Copy the records word for word, from the first line through the line containing "This screenshot has width=960, height=540.".
----------
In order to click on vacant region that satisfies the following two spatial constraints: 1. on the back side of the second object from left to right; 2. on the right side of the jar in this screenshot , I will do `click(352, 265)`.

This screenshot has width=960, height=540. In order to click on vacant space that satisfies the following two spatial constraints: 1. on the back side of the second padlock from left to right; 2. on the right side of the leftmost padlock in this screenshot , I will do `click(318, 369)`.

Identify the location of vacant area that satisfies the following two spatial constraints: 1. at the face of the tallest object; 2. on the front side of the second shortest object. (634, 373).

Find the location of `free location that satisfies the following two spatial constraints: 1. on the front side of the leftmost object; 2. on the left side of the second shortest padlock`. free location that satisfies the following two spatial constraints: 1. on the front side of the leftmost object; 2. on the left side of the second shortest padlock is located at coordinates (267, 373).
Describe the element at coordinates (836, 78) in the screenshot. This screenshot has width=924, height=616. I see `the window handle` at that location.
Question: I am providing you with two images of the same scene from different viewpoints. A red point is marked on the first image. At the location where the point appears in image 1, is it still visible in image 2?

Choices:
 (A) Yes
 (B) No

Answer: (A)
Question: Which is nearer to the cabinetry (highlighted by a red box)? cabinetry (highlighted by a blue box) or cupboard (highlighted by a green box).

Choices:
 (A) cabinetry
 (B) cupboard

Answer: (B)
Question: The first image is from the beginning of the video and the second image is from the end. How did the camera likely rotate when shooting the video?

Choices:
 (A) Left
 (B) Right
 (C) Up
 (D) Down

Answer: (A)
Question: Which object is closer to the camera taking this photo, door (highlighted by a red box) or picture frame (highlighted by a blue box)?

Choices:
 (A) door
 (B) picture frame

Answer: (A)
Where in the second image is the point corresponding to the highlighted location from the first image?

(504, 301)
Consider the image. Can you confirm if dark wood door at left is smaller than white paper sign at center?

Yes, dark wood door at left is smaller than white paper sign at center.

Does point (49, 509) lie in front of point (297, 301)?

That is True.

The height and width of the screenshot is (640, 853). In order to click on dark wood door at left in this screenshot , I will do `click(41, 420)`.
----------
# EXERCISE RESULT
In order to click on vacant region that satisfies the following two spatial constraints: 1. on the back side of the second object from left to right; 2. on the right side of the jar in this screenshot , I will do `click(352, 265)`.

This screenshot has width=960, height=540. In order to click on vacant space that satisfies the following two spatial constraints: 1. on the back side of the second padlock from left to right; 2. on the right side of the leftmost padlock in this screenshot , I will do `click(318, 369)`.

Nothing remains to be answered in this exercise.